◆ DATA SECTION ◆
┄┄┄┄┄┄
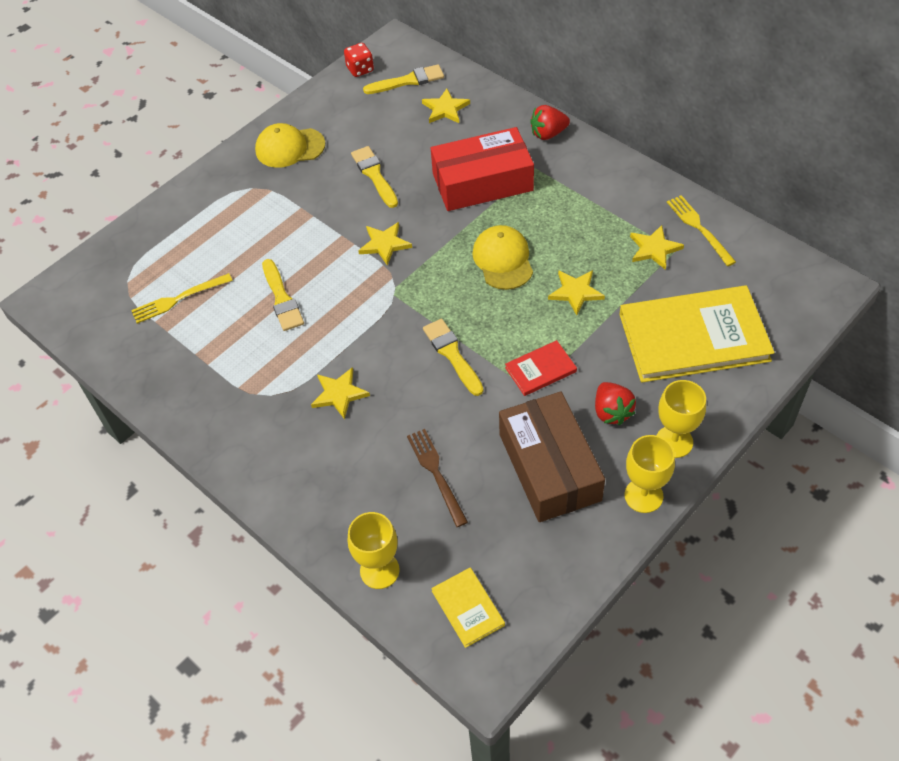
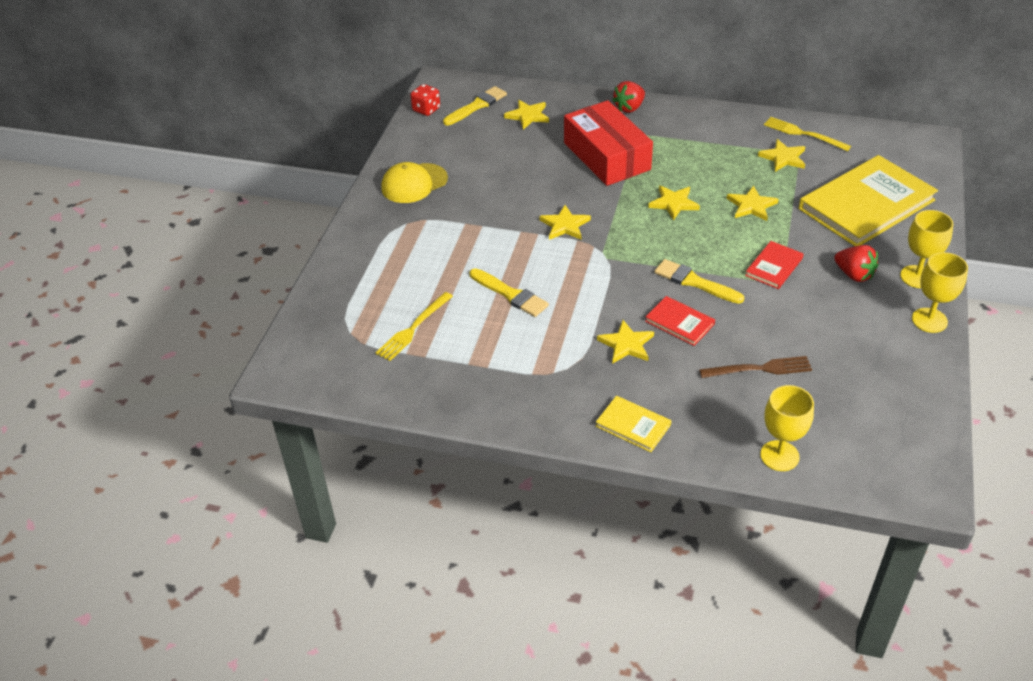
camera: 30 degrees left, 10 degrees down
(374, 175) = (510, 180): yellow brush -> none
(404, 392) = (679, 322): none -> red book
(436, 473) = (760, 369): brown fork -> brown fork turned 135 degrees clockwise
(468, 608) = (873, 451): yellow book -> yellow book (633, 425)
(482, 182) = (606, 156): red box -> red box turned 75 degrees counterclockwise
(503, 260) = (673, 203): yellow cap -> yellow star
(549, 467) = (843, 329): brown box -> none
┄┄┄┄┄┄
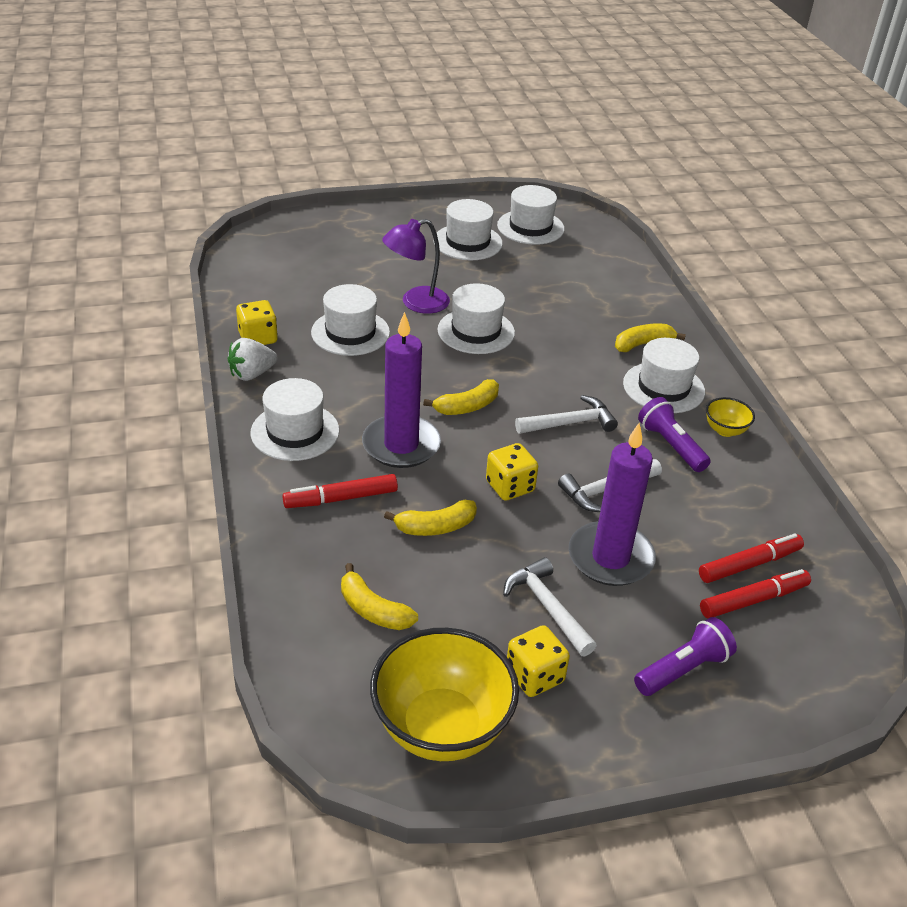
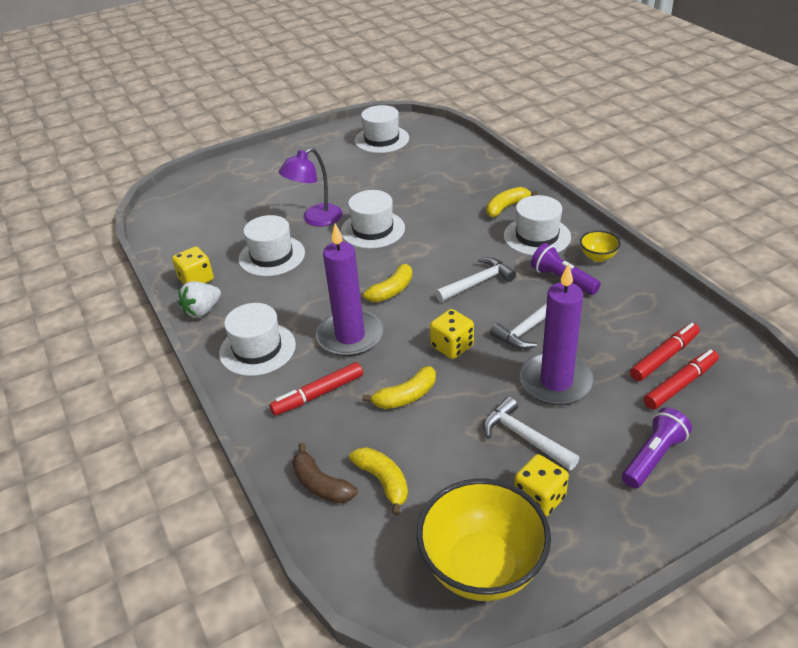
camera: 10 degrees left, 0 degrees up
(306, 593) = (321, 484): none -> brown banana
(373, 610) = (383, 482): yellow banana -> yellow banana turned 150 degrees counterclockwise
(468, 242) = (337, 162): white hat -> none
┄┄┄┄┄┄
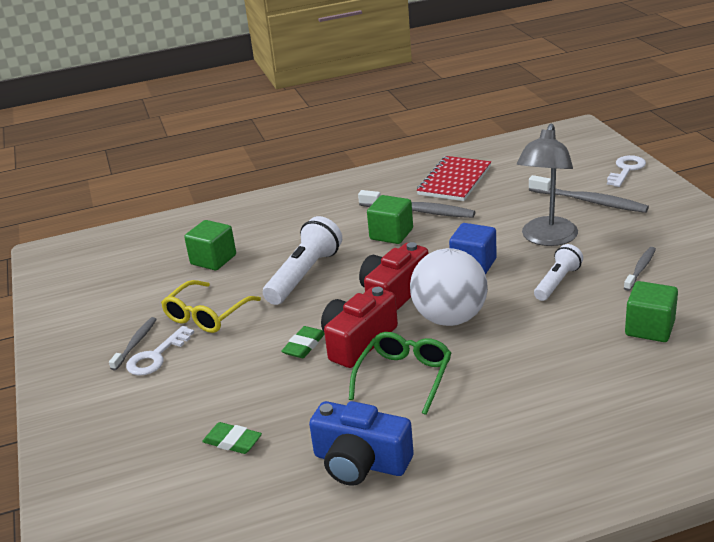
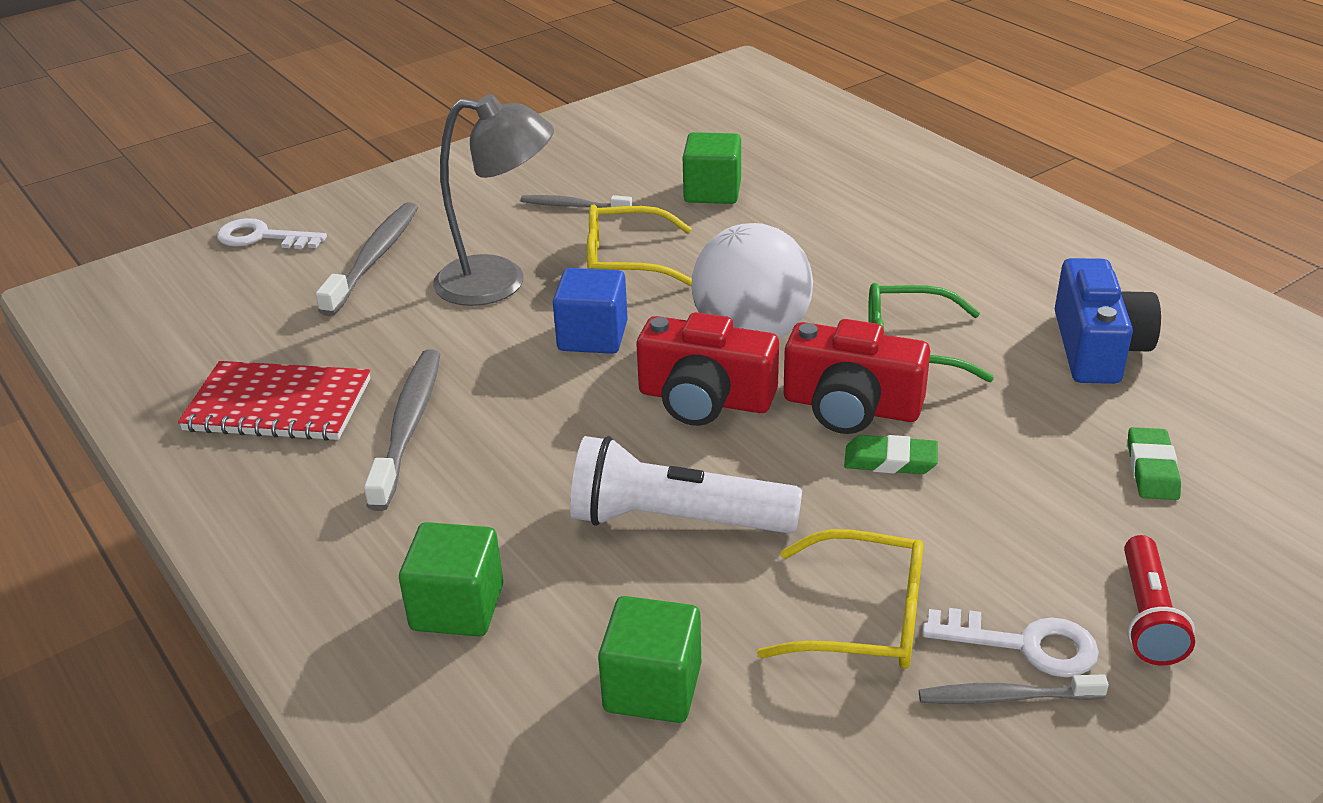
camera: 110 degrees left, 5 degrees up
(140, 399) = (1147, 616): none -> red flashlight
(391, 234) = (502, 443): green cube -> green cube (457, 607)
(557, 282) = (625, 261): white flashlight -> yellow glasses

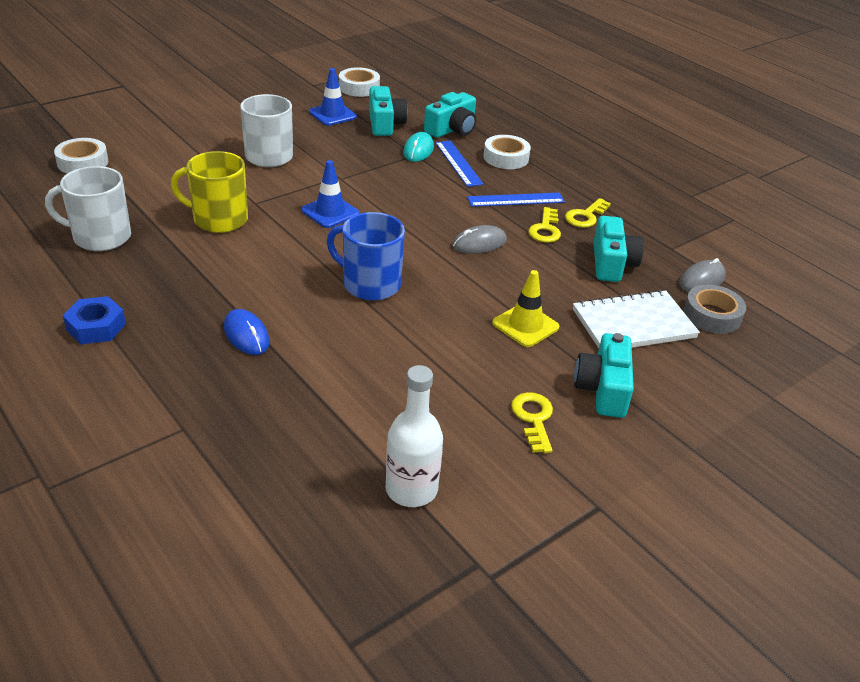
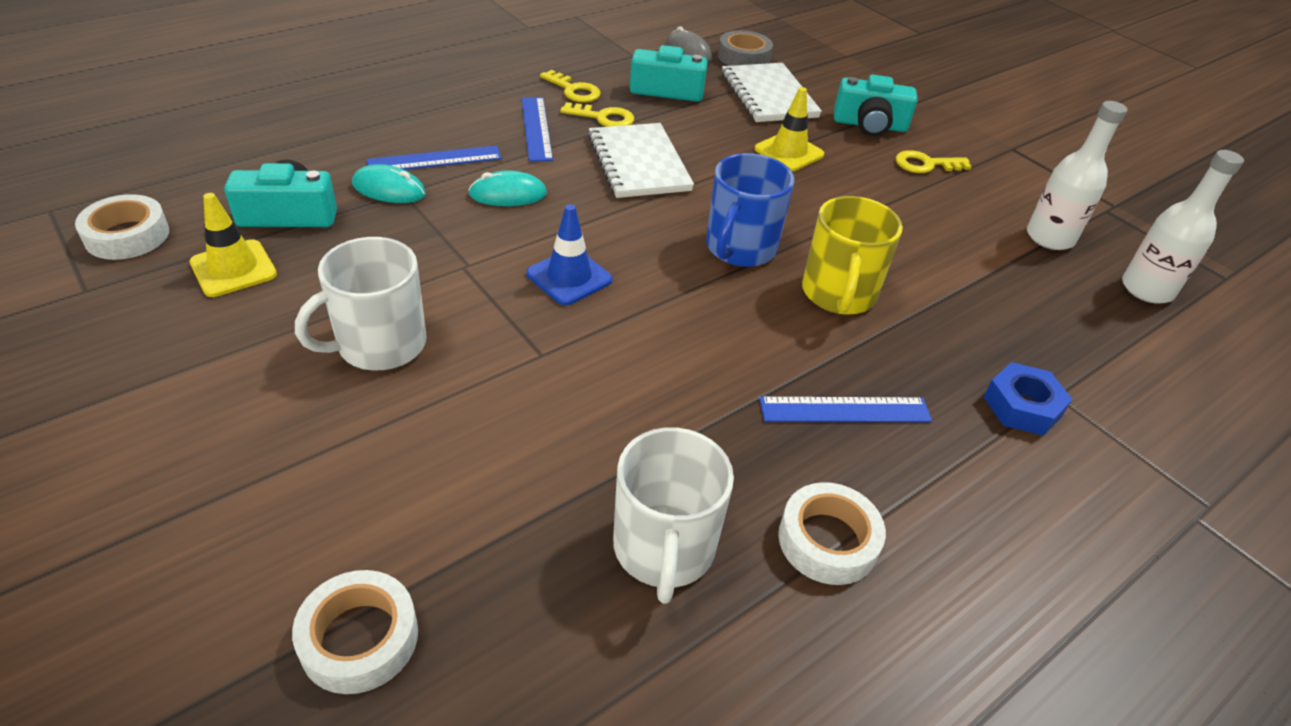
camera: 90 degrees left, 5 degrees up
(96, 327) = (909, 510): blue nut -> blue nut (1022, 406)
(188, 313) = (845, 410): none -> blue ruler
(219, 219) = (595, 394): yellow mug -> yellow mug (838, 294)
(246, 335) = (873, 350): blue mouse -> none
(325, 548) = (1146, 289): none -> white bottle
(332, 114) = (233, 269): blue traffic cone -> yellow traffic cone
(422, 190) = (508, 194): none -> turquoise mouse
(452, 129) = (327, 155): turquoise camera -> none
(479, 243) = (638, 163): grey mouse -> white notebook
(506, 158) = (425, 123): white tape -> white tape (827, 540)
┄┄┄┄┄┄
◆ YOUR INSTRUCTIONS ◆
Beginning at the line above that contains "(306, 593) = (321, 484): none -> brown banana", return each line exactly through the line that contains "(468, 242) = (337, 162): white hat -> none", and no others.

◆ ANSWER TO THIS TASK ◆
(306, 593) = (321, 484): none -> brown banana
(373, 610) = (383, 482): yellow banana -> yellow banana turned 150 degrees counterclockwise
(468, 242) = (337, 162): white hat -> none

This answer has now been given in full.